» REQUIRED ACTION
Wherever the listing holds a picture, leave it out, and copy the remainder exactly.

» COLLECTED MATERIAL

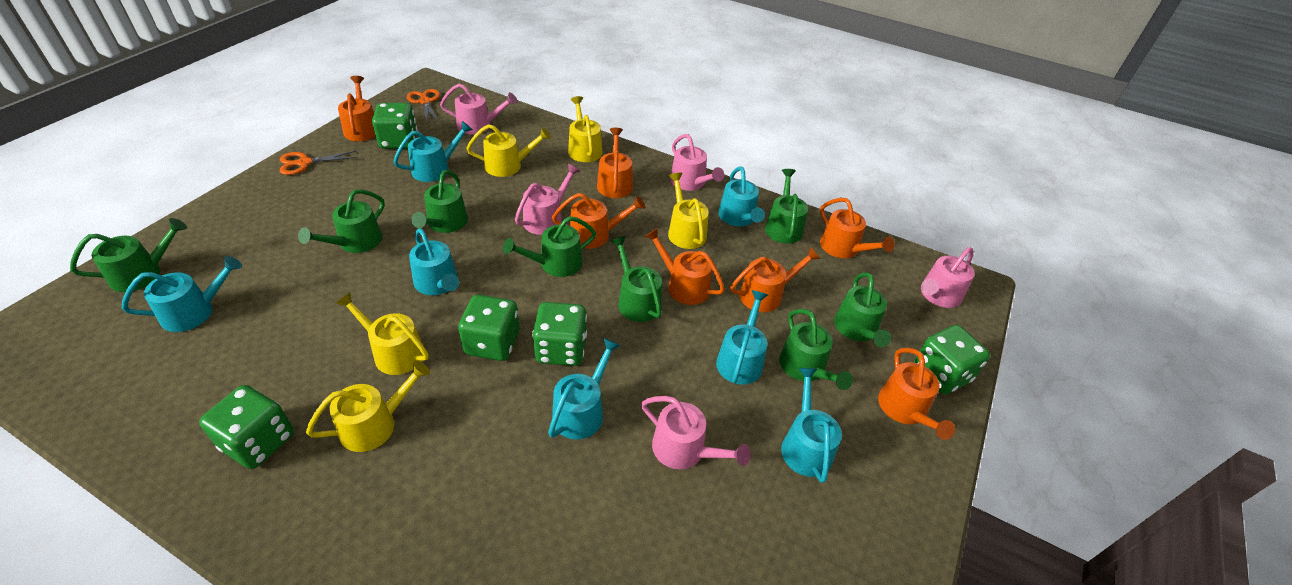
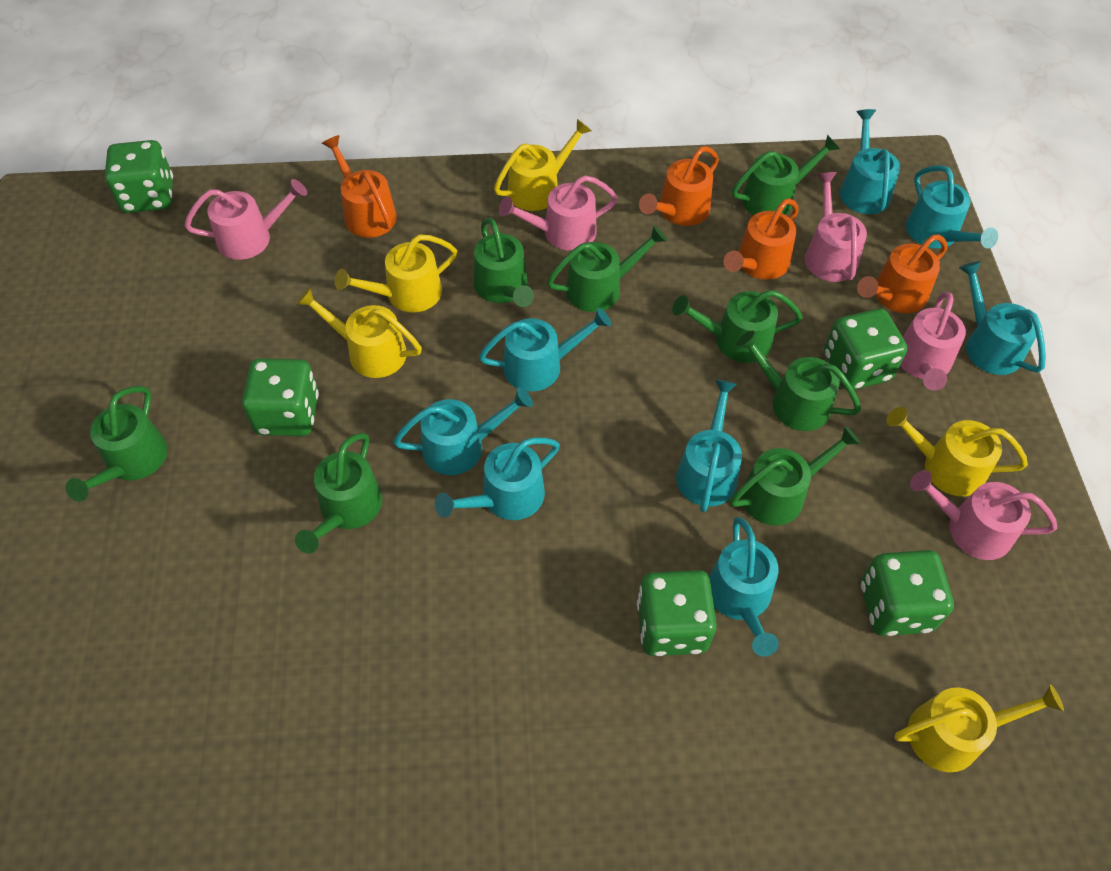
orange scissors: 2 -> 0
orange watering can: 7 -> 4
turquoise watering can: 7 -> 8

» PROBLEM SOLUTION
orange scissors: 2 -> 0
orange watering can: 7 -> 4
turquoise watering can: 7 -> 8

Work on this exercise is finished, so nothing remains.